--- ACTION ITEM ---
For this exercise, copy each line of the records that contains the word "cross".

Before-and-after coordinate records
..........
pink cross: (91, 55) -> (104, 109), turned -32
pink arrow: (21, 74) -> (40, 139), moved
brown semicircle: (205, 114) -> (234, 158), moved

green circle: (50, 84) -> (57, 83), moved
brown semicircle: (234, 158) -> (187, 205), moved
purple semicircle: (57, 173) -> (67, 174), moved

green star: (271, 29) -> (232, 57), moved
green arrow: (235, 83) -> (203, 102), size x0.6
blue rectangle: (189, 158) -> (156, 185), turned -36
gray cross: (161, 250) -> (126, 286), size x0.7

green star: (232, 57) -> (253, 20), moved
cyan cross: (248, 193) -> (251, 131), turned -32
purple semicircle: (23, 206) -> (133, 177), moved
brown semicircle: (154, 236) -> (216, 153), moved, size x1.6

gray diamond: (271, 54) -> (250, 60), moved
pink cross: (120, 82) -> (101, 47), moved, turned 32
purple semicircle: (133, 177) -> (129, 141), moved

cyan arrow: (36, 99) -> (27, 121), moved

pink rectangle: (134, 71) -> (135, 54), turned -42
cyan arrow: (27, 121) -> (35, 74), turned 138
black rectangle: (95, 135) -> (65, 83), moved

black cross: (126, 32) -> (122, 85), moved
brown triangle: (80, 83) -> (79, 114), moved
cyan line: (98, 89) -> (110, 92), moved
..........
--- ANSWER AREA ---
pink cross: (91, 55) -> (104, 109), turned -32
gray cross: (161, 250) -> (126, 286), size x0.7
cyan cross: (248, 193) -> (251, 131), turned -32
pink cross: (120, 82) -> (101, 47), moved, turned 32
black cross: (126, 32) -> (122, 85), moved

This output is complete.